**Image sets with object changes**:
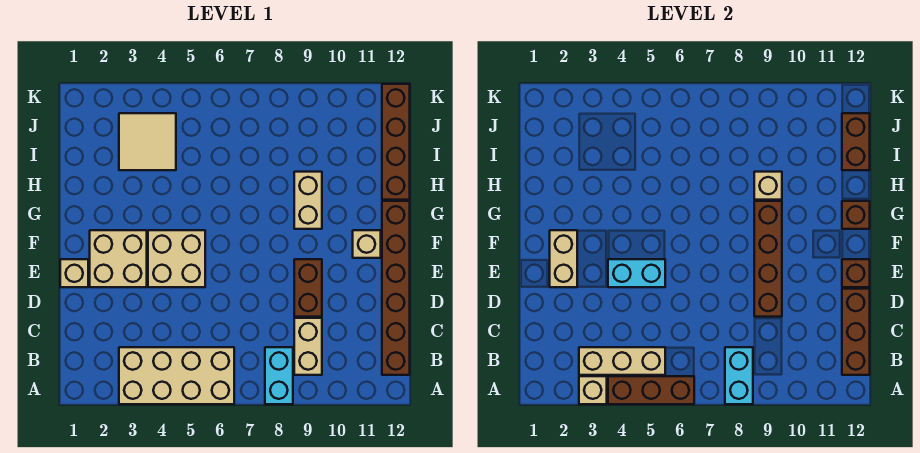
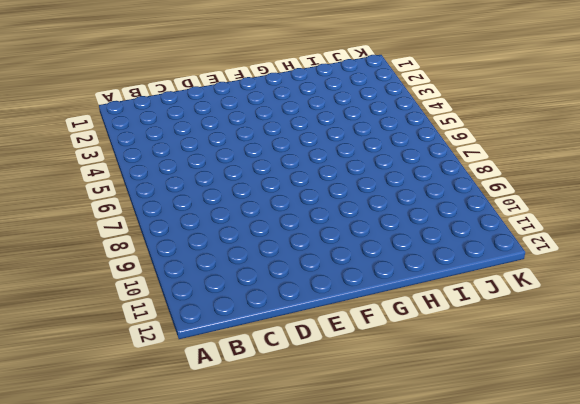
none -> tan brick A3:B6 level 1
none -> cyan brick A8:B8 level 1
none -> tan brick B9:C9 level 1

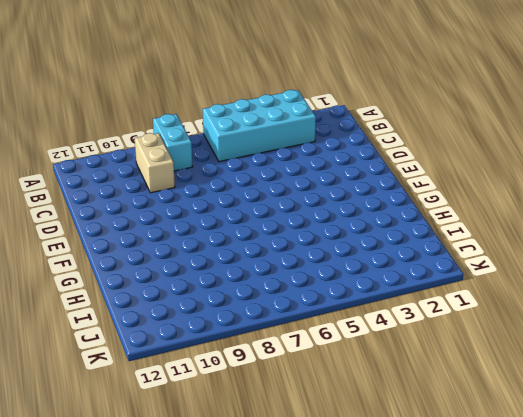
cyan brick A3:B6 level 1 -> tan brick A3:B6 level 1
none -> brown brick B12:G12 level 1
none -> brown brick D9:E9 level 1
none -> tan brick E1 level 1

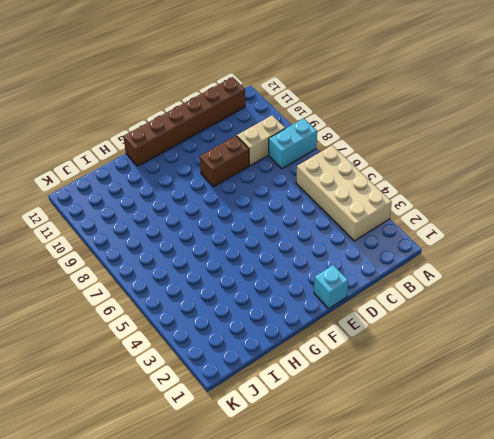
cyan brick E1 level 1 -> tan brick E1 level 1
none -> tan brick E2:F3 level 1
none -> tan brick E4:F5 level 1
none -> tan brick F11 level 1

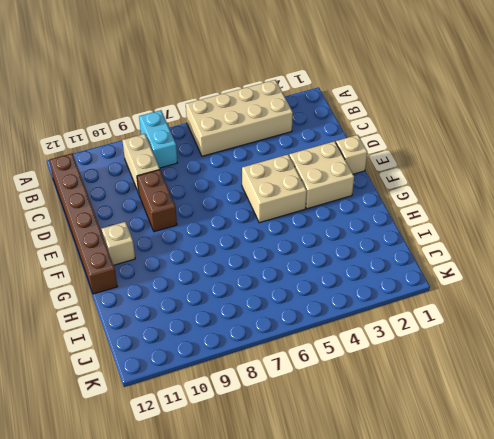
none -> tan brick G9:H9 level 1
none -> brown brick H12:K12 level 1
none -> tan tile I3:J4 level 1

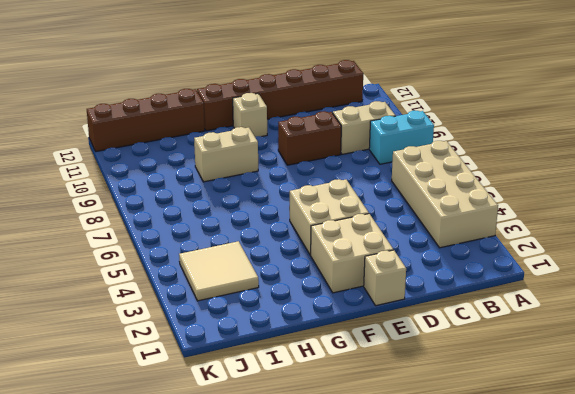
none -> tan brick A3 level 2
none -> brown brick A4:A6 level 2
none -> cyan brick A8:B8 level 2

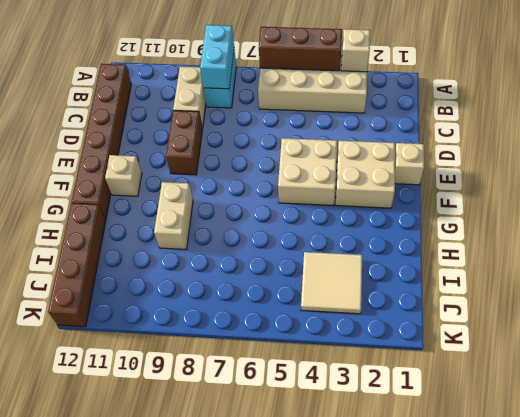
none -> tan brick B3:B5 level 2
none -> brown brick B12:D12 level 2
none -> brown brick D9:G9 level 2

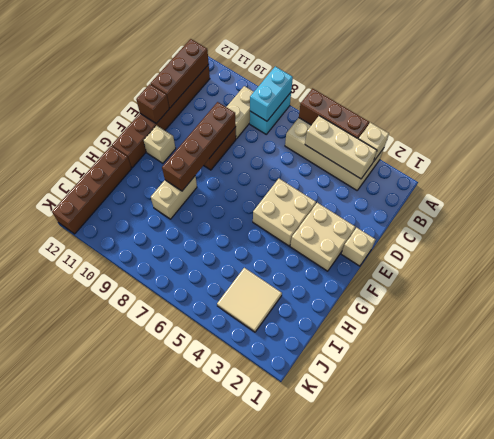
none -> tan brick E2:F2 level 2
none -> cyan brick E4:E5 level 2
none -> brown brick G12 level 2

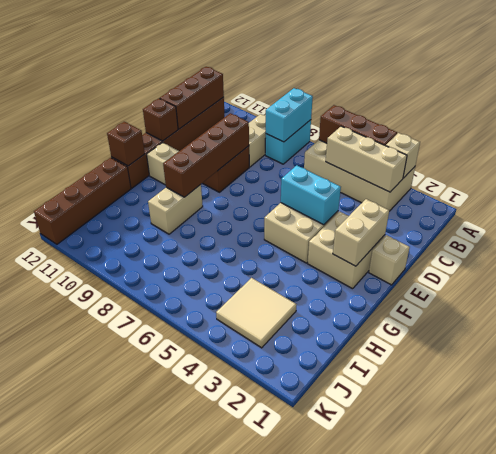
none -> tan brick H9 level 2
none -> brown brick I12:J12 level 2

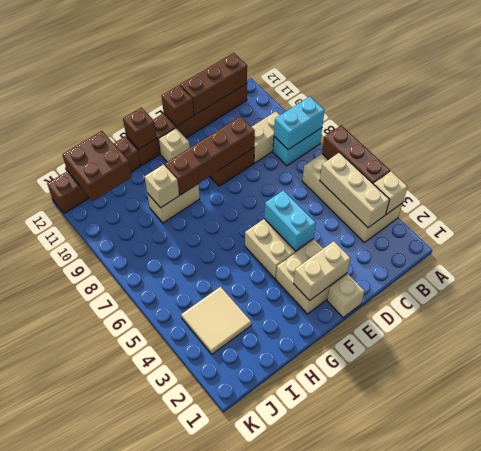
brown brick I11:J12 level 2 -> brown brick I12:J12 level 2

**What you have to do**: The copy should hold every entry above word for word and none of the pictures.

**Output below**:
none -> tan brick A3:B6 level 1
none -> cyan brick A8:B8 level 1
none -> tan brick B9:C9 level 1

cyan brick A3:B6 level 1 -> tan brick A3:B6 level 1
none -> brown brick B12:G12 level 1
none -> brown brick D9:E9 level 1
none -> tan brick E1 level 1

cyan brick E1 level 1 -> tan brick E1 level 1
none -> tan brick E2:F3 level 1
none -> tan brick E4:F5 level 1
none -> tan brick F11 level 1

none -> tan brick G9:H9 level 1
none -> brown brick H12:K12 level 1
none -> tan tile I3:J4 level 1

none -> tan brick A3 level 2
none -> brown brick A4:A6 level 2
none -> cyan brick A8:B8 level 2

none -> tan brick B3:B5 level 2
none -> brown brick B12:D12 level 2
none -> brown brick D9:G9 level 2

none -> tan brick E2:F2 level 2
none -> cyan brick E4:E5 level 2
none -> brown brick G12 level 2

none -> tan brick H9 level 2
none -> brown brick I12:J12 level 2

brown brick I11:J12 level 2 -> brown brick I12:J12 level 2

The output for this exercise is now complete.